#### Task goal:
Transcribe the material from its first line onward, ending with the line that contains "U1 pin EN: N_24 -> none" and adding nothing beyond it.

########################################

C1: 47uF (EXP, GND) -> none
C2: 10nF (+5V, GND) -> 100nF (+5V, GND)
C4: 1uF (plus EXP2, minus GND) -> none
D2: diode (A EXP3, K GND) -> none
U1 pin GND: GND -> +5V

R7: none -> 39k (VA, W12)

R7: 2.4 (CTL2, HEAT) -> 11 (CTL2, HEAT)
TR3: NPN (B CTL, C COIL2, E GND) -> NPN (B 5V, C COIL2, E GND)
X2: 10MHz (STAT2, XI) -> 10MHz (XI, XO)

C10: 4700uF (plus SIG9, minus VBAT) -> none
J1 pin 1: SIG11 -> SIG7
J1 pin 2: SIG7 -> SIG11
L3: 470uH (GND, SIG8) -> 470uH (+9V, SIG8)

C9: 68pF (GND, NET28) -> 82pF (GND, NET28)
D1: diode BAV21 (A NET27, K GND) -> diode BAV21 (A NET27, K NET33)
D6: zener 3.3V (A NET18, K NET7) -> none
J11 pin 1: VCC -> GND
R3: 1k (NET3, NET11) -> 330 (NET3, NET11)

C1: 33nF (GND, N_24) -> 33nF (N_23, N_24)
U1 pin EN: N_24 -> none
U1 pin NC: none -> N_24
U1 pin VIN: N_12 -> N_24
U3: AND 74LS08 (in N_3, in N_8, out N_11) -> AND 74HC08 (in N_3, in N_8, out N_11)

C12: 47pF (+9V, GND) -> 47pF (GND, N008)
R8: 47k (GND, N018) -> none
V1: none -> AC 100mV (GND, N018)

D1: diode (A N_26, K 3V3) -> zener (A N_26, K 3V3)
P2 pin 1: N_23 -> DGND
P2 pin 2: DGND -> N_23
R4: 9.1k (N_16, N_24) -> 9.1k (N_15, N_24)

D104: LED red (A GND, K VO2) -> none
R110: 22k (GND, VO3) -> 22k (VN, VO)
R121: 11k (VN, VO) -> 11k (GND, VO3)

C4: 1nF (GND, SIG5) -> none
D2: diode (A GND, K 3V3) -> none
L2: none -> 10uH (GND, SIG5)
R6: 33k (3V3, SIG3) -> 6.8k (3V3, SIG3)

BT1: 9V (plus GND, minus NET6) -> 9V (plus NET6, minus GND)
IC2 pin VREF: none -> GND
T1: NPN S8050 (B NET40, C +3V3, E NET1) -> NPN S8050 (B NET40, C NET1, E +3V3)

########################################

#### Solution for this task:
C1: 47uF (EXP, GND) -> none
C2: 10nF (+5V, GND) -> 100nF (+5V, GND)
C4: 1uF (plus EXP2, minus GND) -> none
D2: diode (A EXP3, K GND) -> none
U1 pin GND: GND -> +5V

R7: none -> 39k (VA, W12)

R7: 2.4 (CTL2, HEAT) -> 11 (CTL2, HEAT)
TR3: NPN (B CTL, C COIL2, E GND) -> NPN (B 5V, C COIL2, E GND)
X2: 10MHz (STAT2, XI) -> 10MHz (XI, XO)

C10: 4700uF (plus SIG9, minus VBAT) -> none
J1 pin 1: SIG11 -> SIG7
J1 pin 2: SIG7 -> SIG11
L3: 470uH (GND, SIG8) -> 470uH (+9V, SIG8)

C9: 68pF (GND, NET28) -> 82pF (GND, NET28)
D1: diode BAV21 (A NET27, K GND) -> diode BAV21 (A NET27, K NET33)
D6: zener 3.3V (A NET18, K NET7) -> none
J11 pin 1: VCC -> GND
R3: 1k (NET3, NET11) -> 330 (NET3, NET11)

C1: 33nF (GND, N_24) -> 33nF (N_23, N_24)
U1 pin EN: N_24 -> none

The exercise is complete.